►

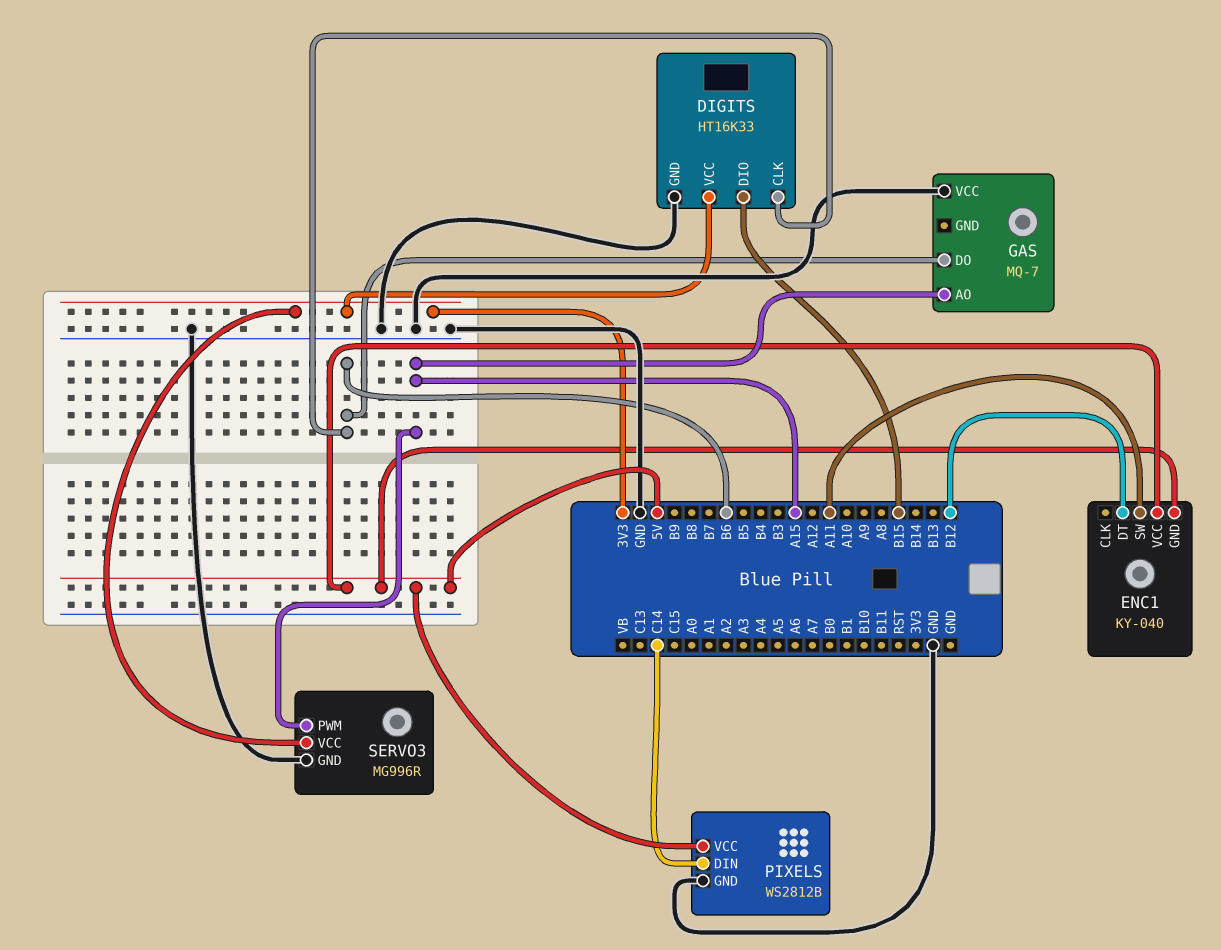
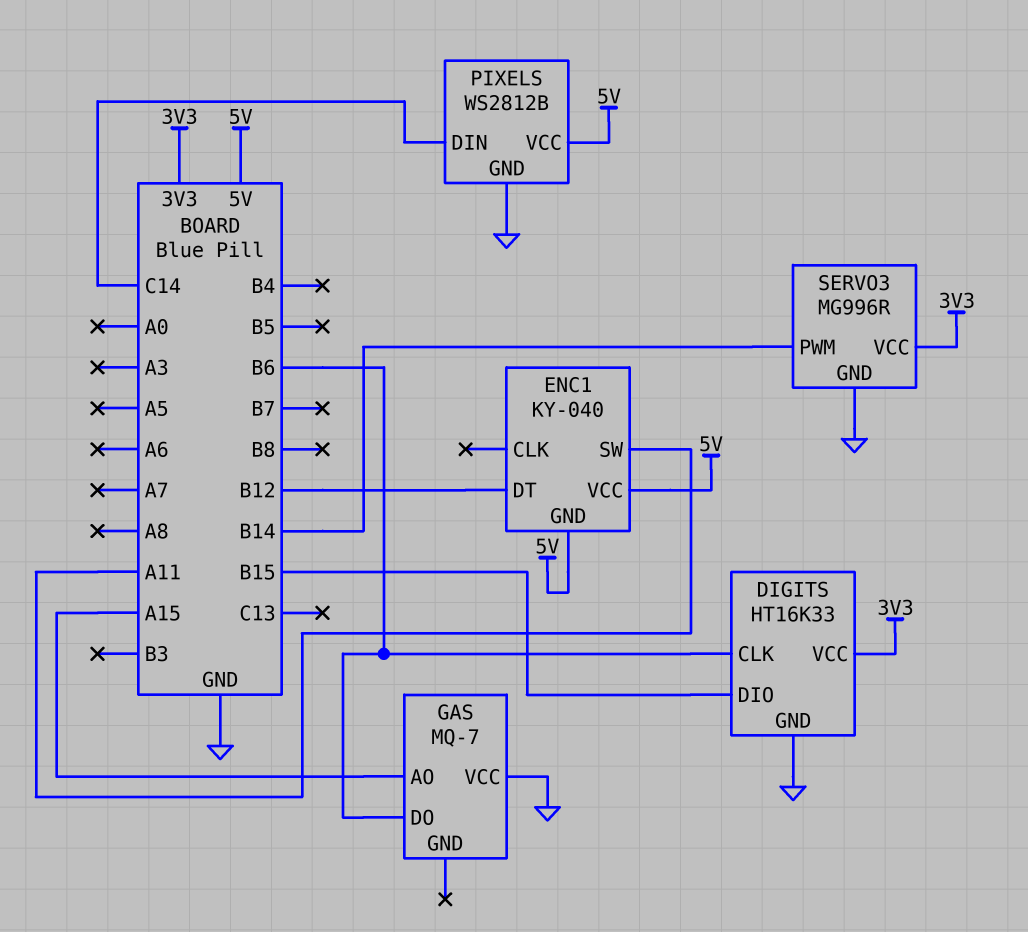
SERVO3 pin PWM: A15 -> B14

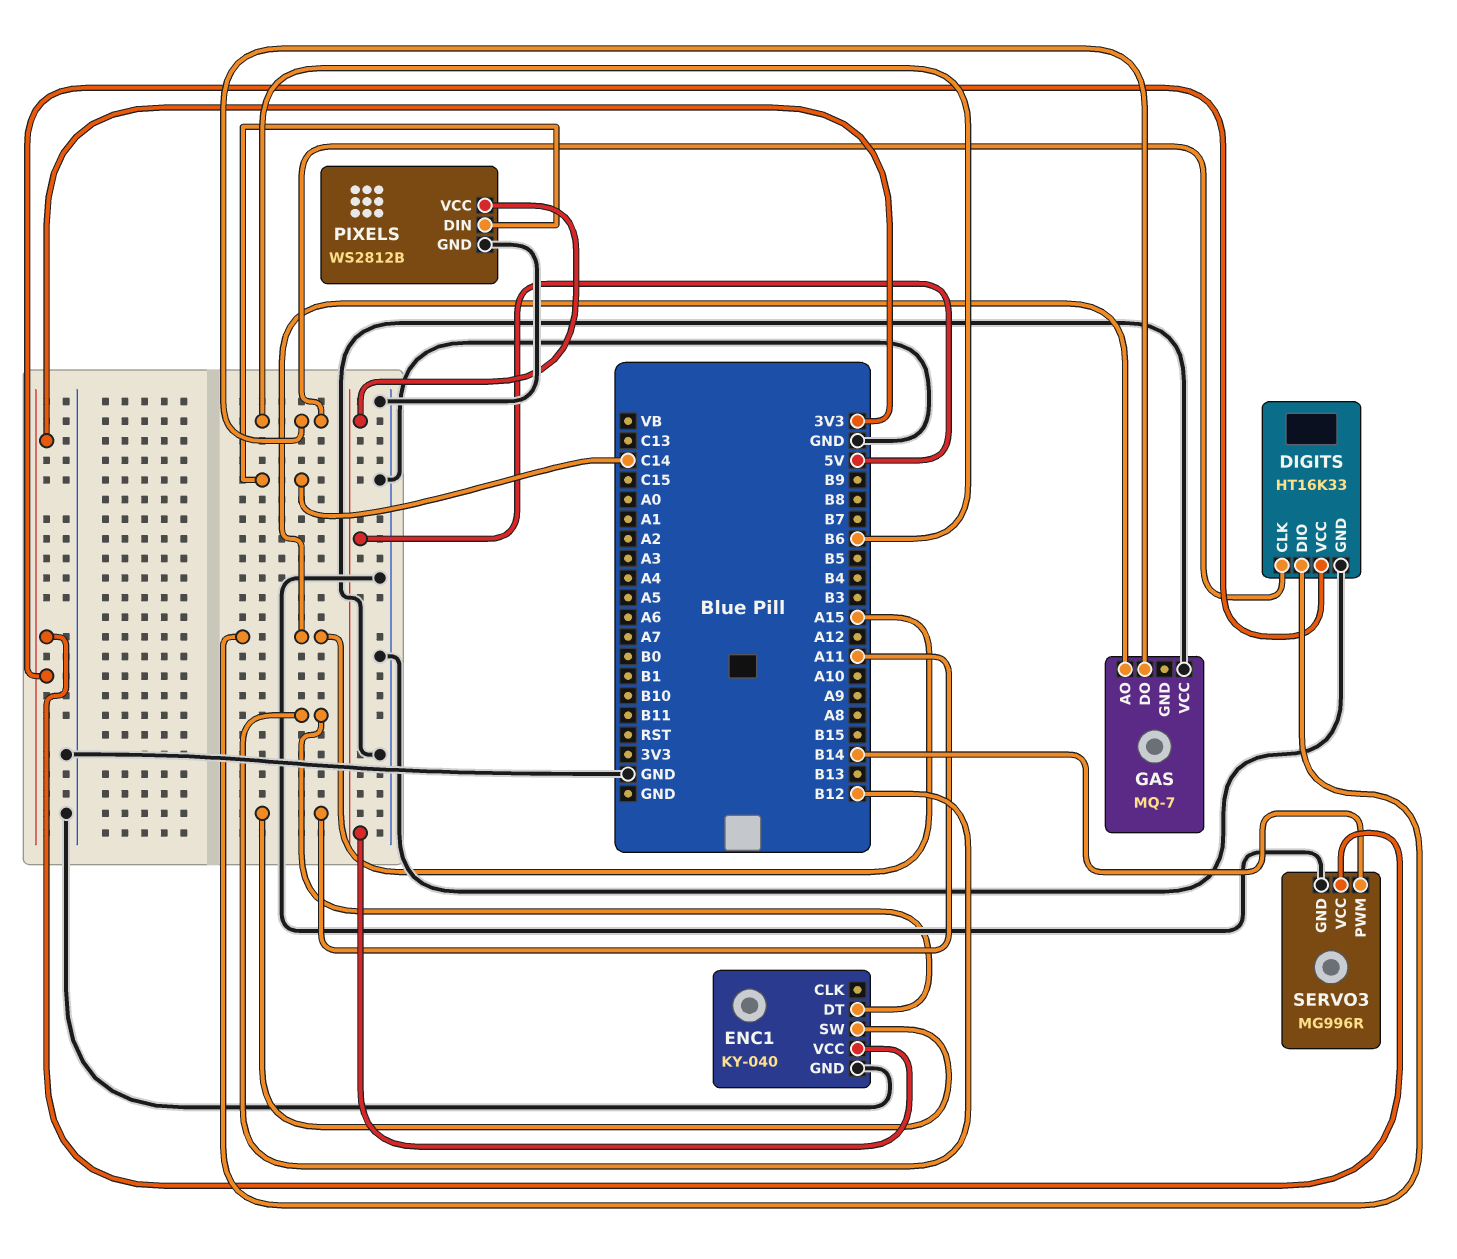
DIGITS pin DIO: B15 -> A15
ENC1 pin GND: 5V -> GND

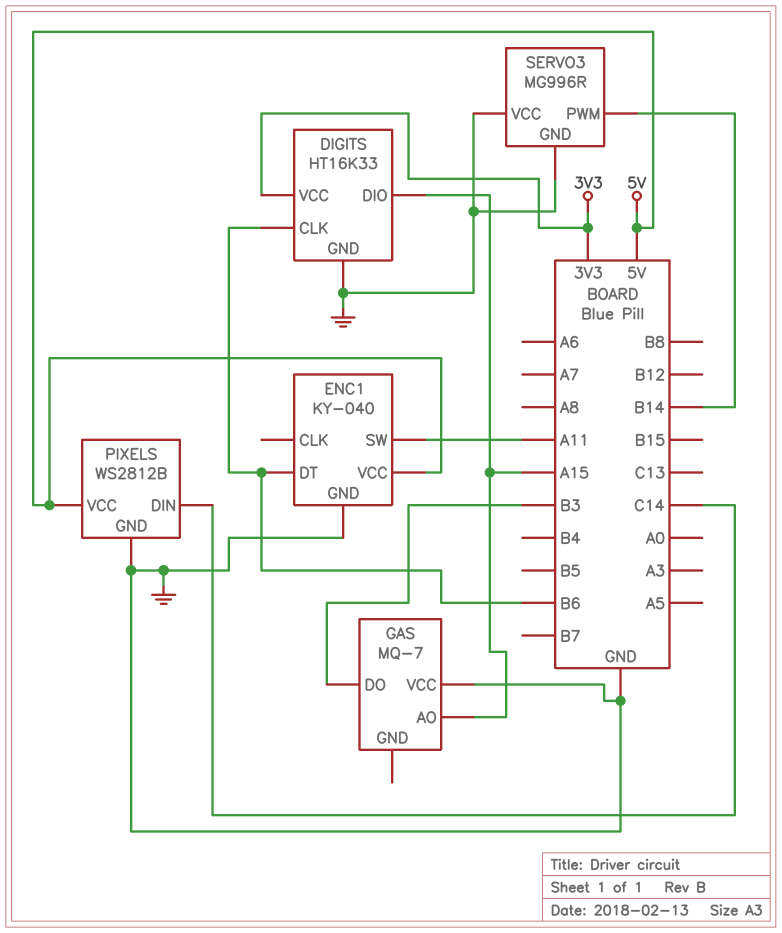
ENC1 pin DT: B12 -> B6
GAS pin DO: B6 -> B3
SERVO3 pin VCC: 3V3 -> GND

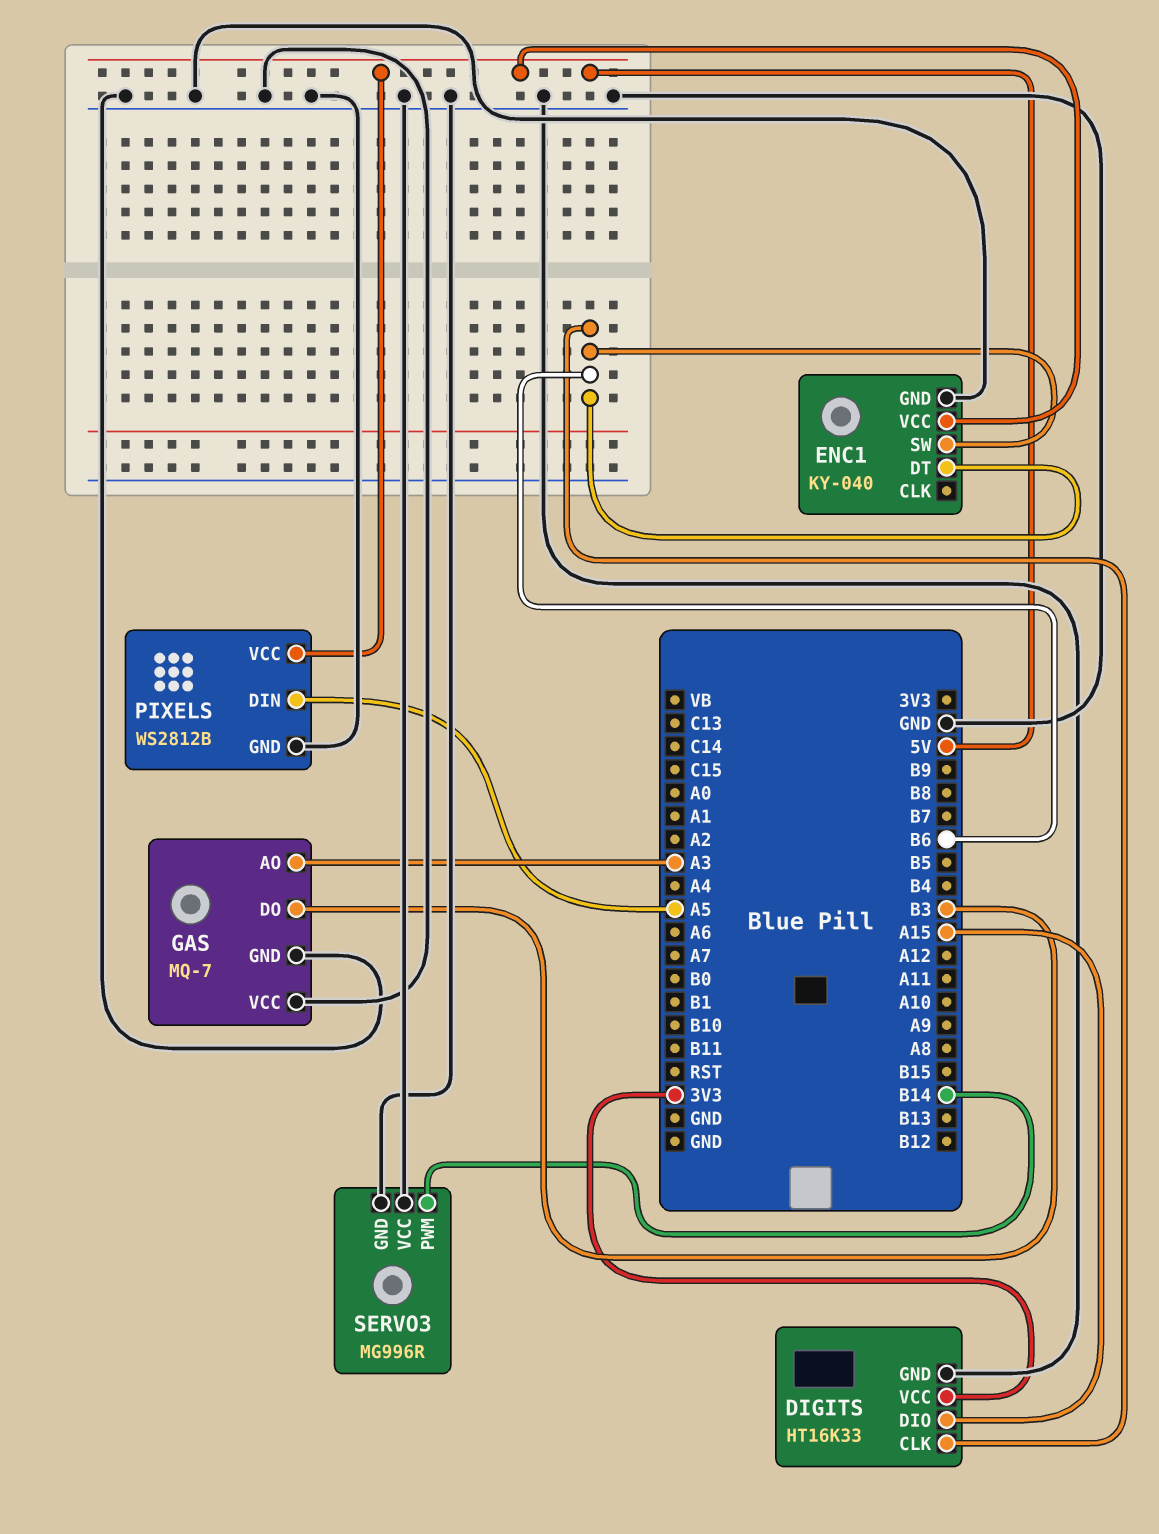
ENC1 pin SW: A11 -> B6
GAS pin AO: A15 -> A3
GAS pin GND: none -> GND
PIXELS pin DIN: C14 -> A5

◄

With the pictures set aside, repeat every entry above exactly.

# Solution to this task:
SERVO3 pin PWM: A15 -> B14

DIGITS pin DIO: B15 -> A15
ENC1 pin GND: 5V -> GND

ENC1 pin DT: B12 -> B6
GAS pin DO: B6 -> B3
SERVO3 pin VCC: 3V3 -> GND

ENC1 pin SW: A11 -> B6
GAS pin AO: A15 -> A3
GAS pin GND: none -> GND
PIXELS pin DIN: C14 -> A5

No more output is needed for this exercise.